(PROBLEM TO SOLVE) Please repeat exactly the lines below from the line with "none -> black slope A3:C4 level 1 top A" to the line with "none -> tan brick G10:H11 level 1", including both, and leave out every picture.

---+---

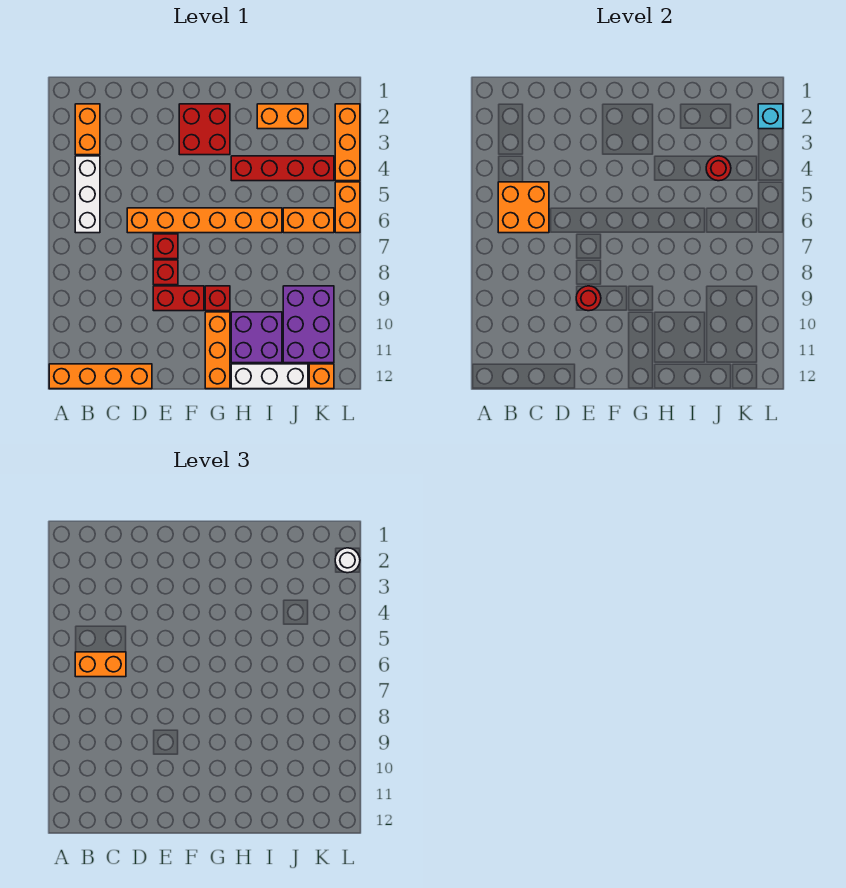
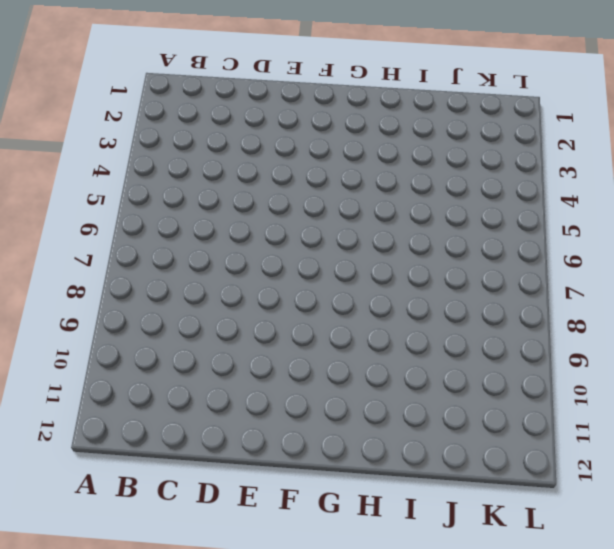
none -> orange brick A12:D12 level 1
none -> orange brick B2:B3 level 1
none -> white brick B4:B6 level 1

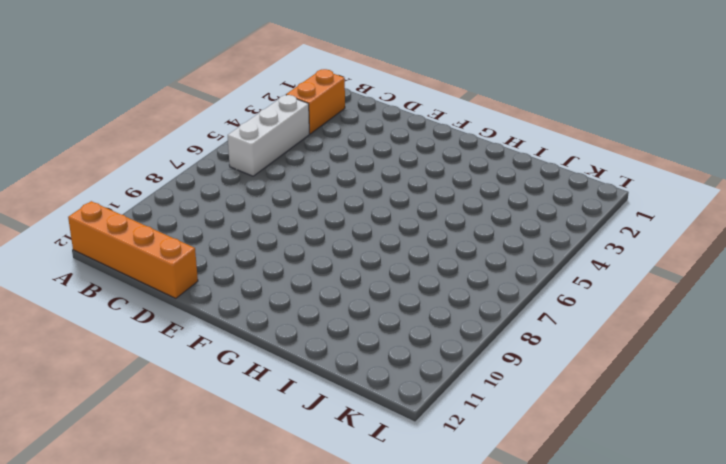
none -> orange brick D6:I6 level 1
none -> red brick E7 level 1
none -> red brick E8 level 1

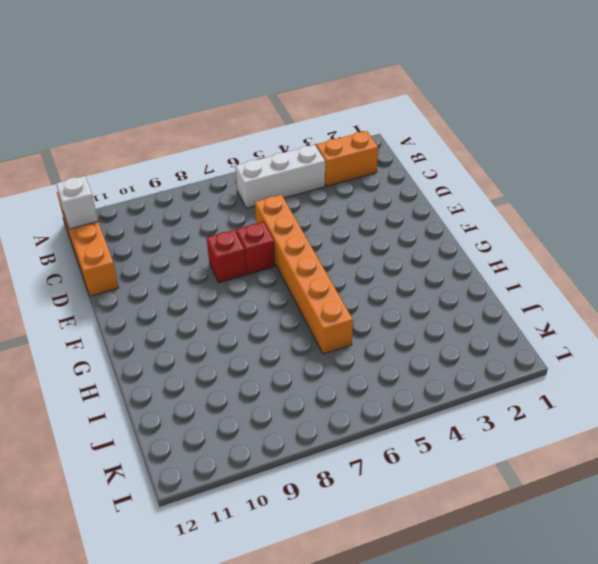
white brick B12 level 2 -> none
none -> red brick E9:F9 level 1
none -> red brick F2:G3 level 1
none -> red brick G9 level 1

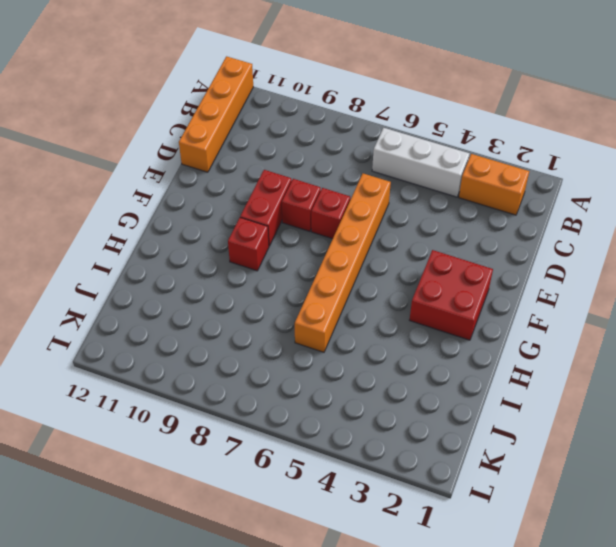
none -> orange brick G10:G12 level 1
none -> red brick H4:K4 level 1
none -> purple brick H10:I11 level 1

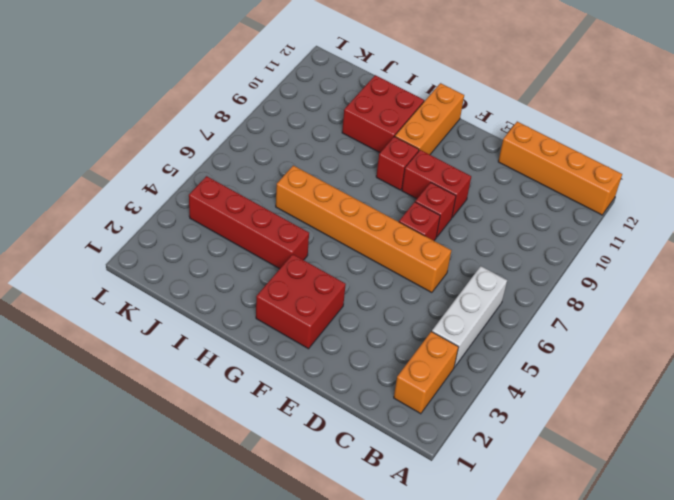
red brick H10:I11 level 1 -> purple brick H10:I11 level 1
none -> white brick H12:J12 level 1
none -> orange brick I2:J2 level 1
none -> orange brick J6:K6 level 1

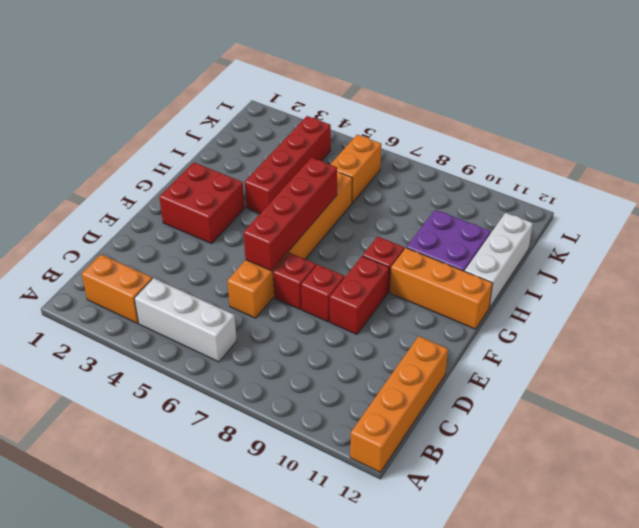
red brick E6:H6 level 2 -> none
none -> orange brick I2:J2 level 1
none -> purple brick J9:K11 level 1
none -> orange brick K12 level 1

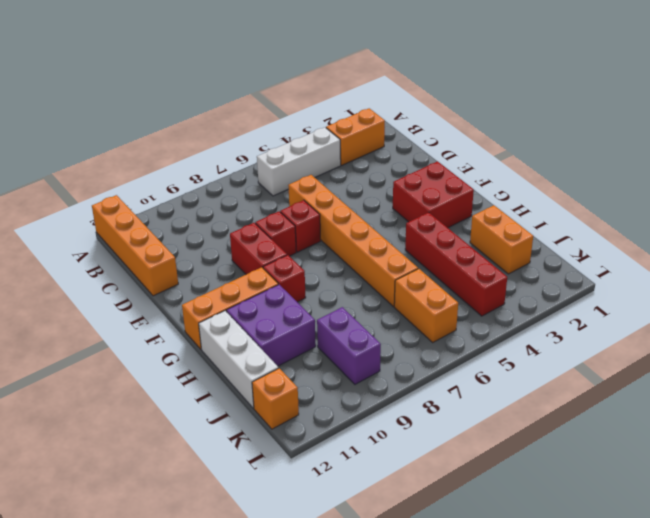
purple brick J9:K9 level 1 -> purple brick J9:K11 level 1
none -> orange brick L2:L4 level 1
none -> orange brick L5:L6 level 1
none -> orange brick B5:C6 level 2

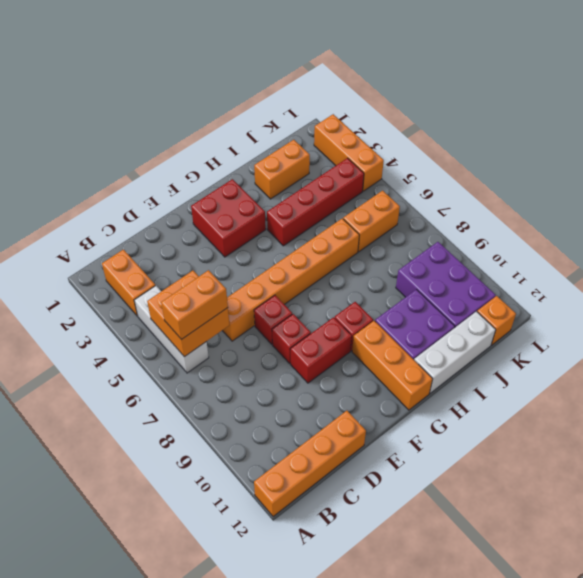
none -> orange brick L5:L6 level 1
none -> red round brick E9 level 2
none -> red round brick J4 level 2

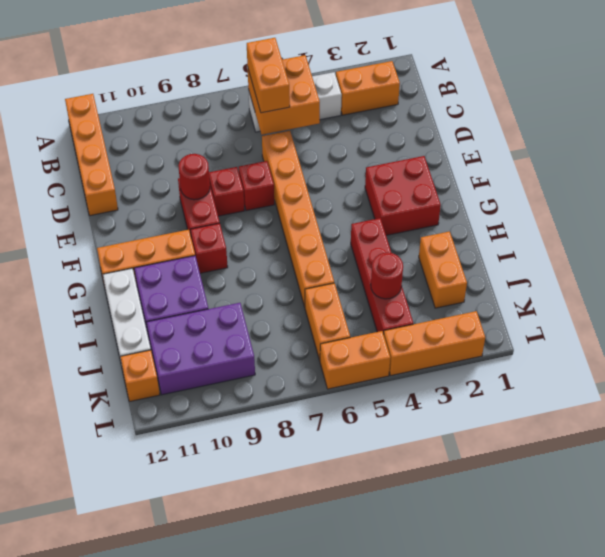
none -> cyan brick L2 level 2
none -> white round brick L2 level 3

---+---

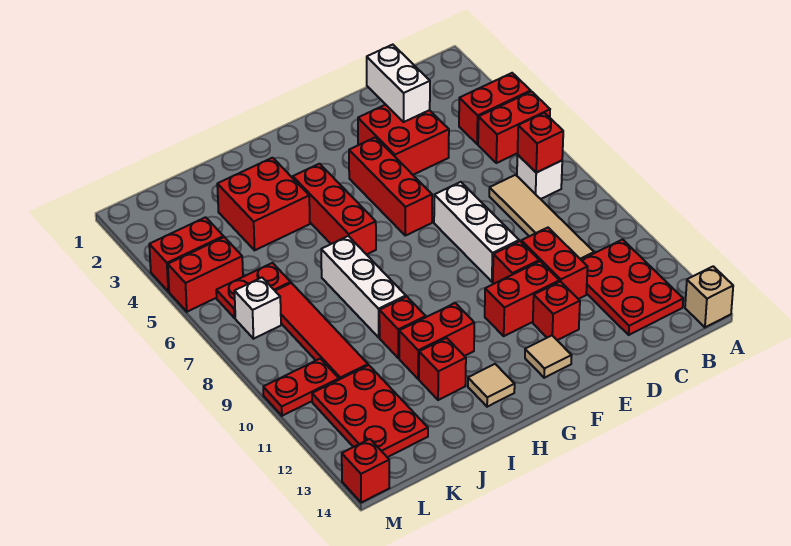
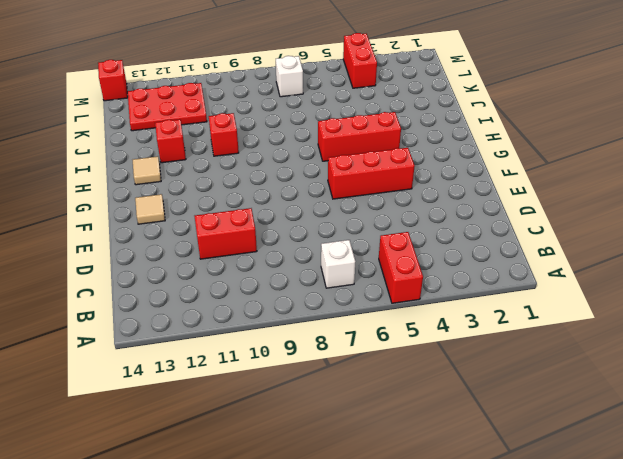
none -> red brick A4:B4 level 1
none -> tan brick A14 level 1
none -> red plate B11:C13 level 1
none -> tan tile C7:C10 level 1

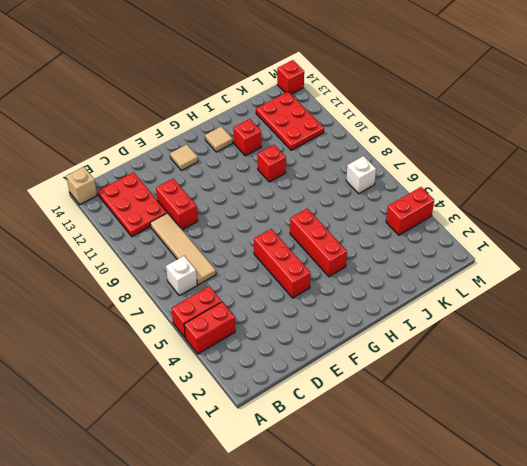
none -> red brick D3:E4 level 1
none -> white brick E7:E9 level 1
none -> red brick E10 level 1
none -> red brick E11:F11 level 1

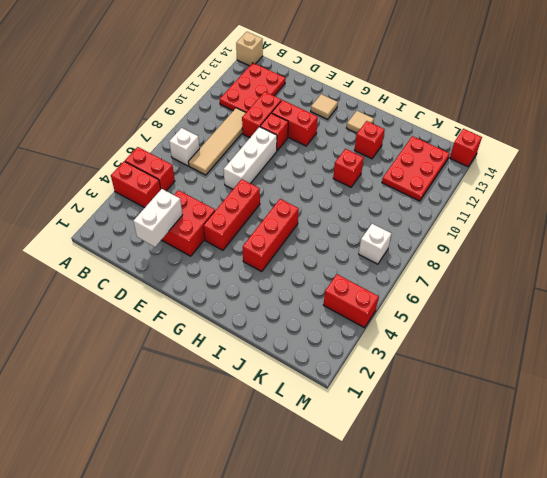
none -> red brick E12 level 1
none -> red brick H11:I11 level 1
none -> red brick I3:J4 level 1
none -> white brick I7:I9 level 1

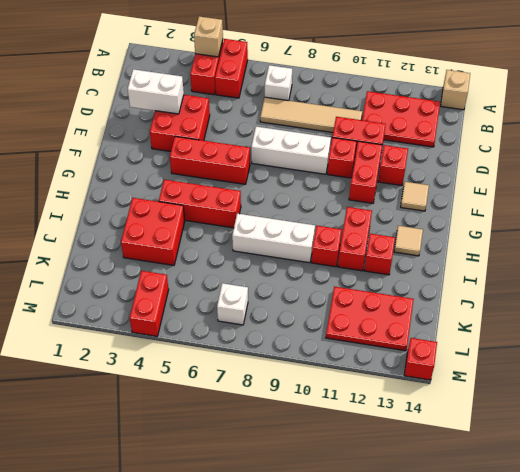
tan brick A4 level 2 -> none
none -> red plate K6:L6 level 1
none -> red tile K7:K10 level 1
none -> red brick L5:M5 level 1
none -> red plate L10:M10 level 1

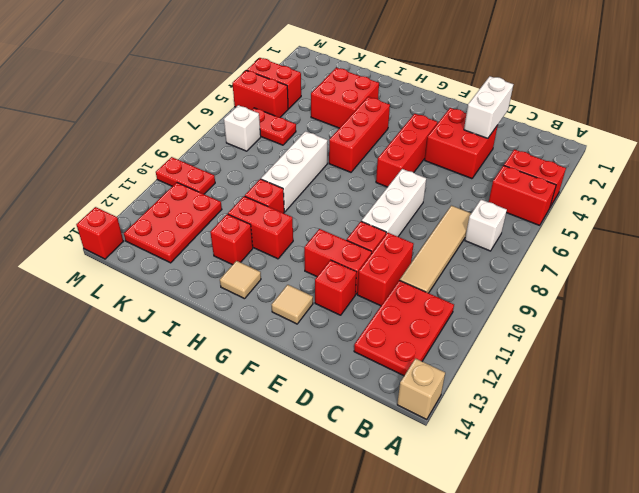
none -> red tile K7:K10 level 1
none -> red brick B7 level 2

---+---

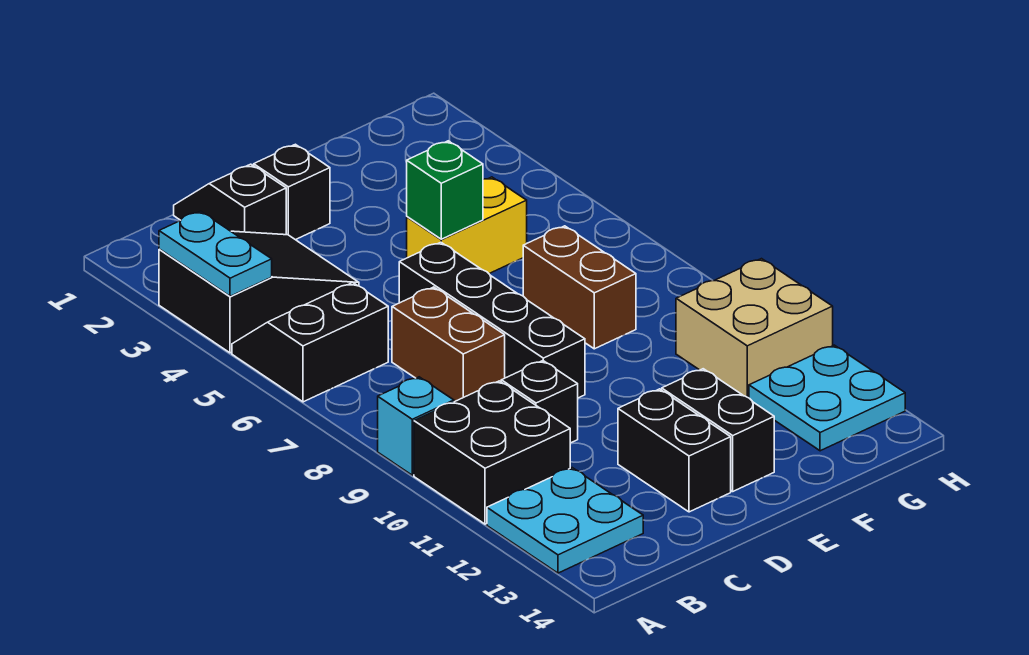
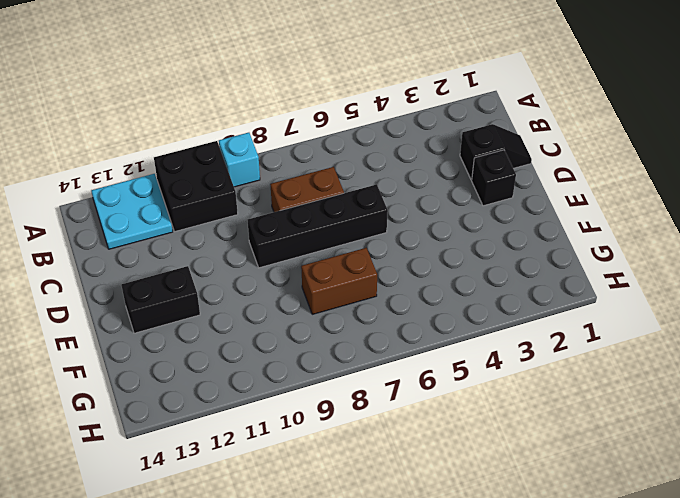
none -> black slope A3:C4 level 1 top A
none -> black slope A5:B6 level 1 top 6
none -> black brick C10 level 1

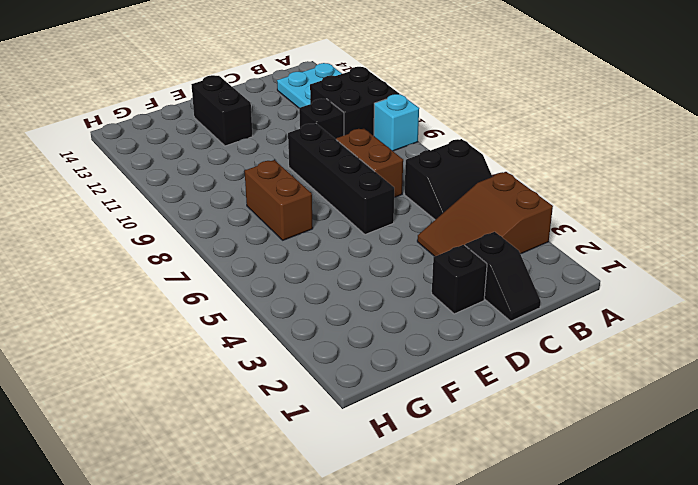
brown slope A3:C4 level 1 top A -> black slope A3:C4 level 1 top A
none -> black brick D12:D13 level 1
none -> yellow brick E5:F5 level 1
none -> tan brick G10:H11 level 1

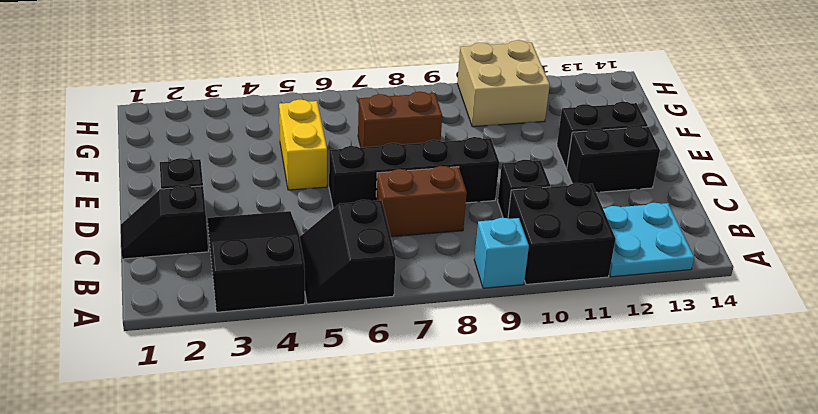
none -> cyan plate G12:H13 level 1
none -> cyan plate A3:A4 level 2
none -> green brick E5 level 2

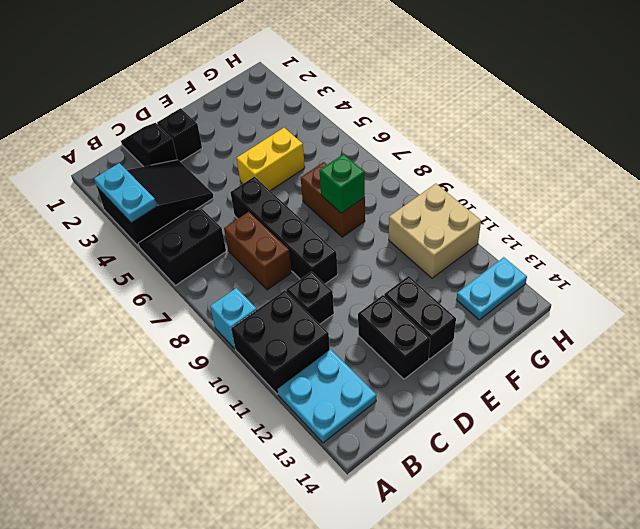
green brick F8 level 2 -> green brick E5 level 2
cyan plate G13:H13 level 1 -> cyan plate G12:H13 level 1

---+---

(ANSWER TO THE EXERCISE)
none -> black slope A3:C4 level 1 top A
none -> black slope A5:B6 level 1 top 6
none -> black brick C10 level 1

brown slope A3:C4 level 1 top A -> black slope A3:C4 level 1 top A
none -> black brick D12:D13 level 1
none -> yellow brick E5:F5 level 1
none -> tan brick G10:H11 level 1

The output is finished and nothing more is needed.